* [What needs to be done]: Show every line of the records below that contains the word "RADIO".

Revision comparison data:
++++++++++

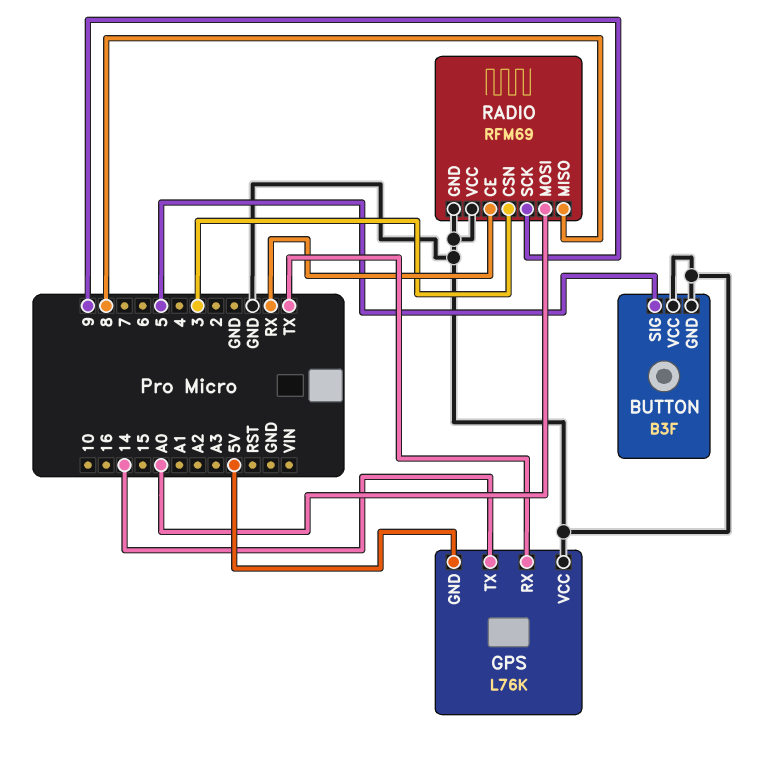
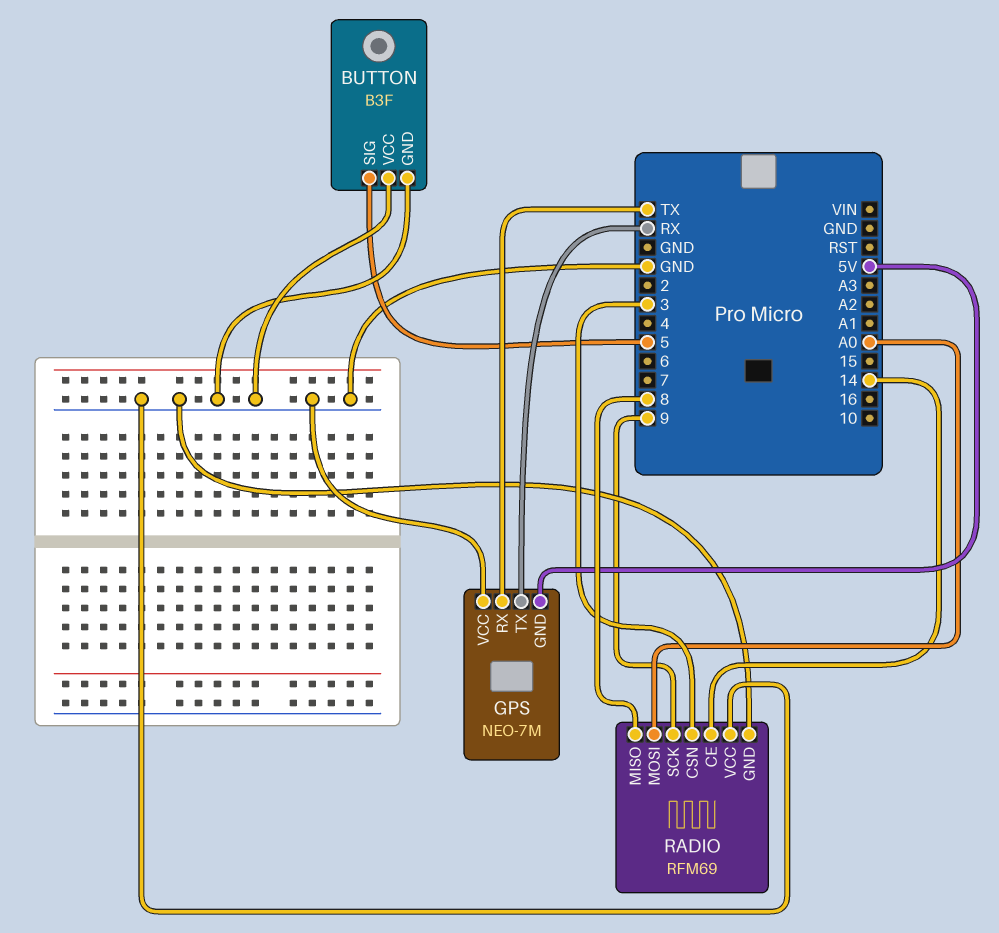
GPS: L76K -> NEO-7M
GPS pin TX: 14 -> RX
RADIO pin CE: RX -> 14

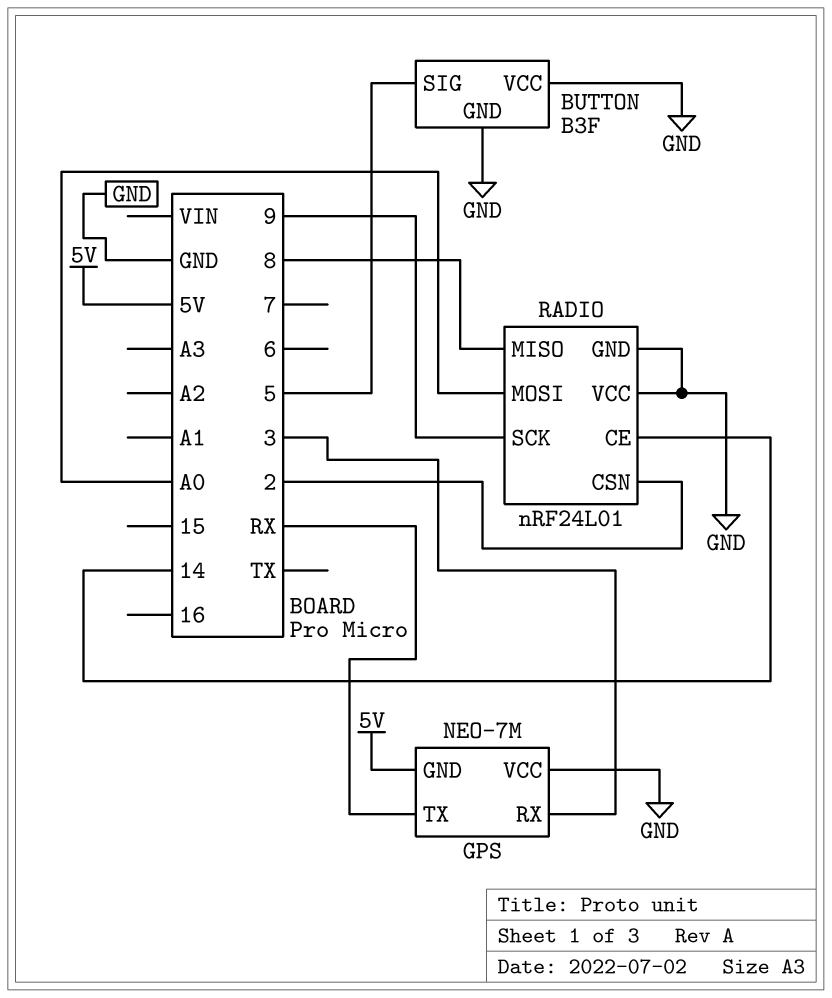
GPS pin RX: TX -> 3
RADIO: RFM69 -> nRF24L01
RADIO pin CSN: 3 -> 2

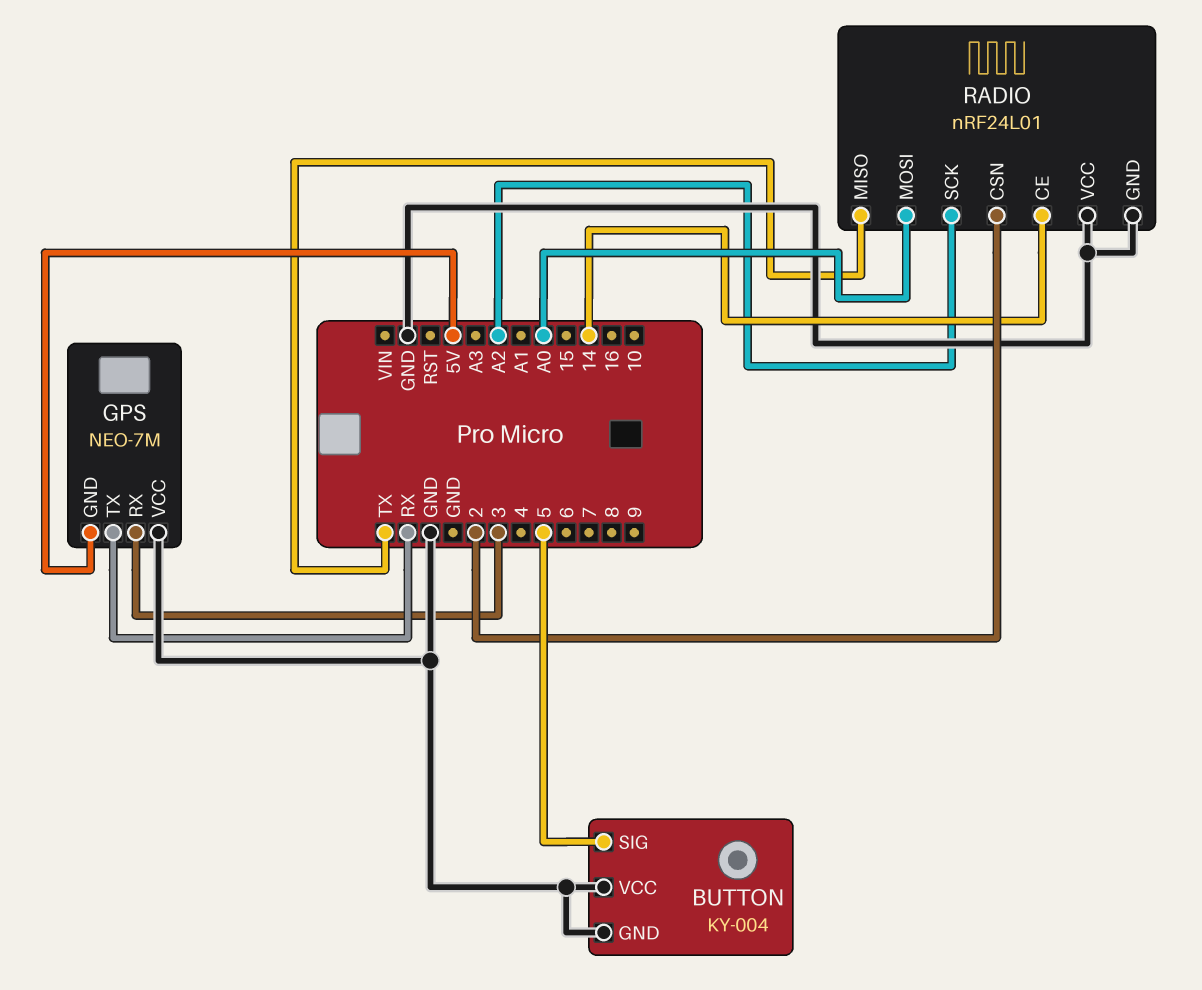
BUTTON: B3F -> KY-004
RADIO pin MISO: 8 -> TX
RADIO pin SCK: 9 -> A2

++++++++++

* [Task answer]:
RADIO pin CE: RX -> 14
RADIO: RFM69 -> nRF24L01
RADIO pin CSN: 3 -> 2
RADIO pin MISO: 8 -> TX
RADIO pin SCK: 9 -> A2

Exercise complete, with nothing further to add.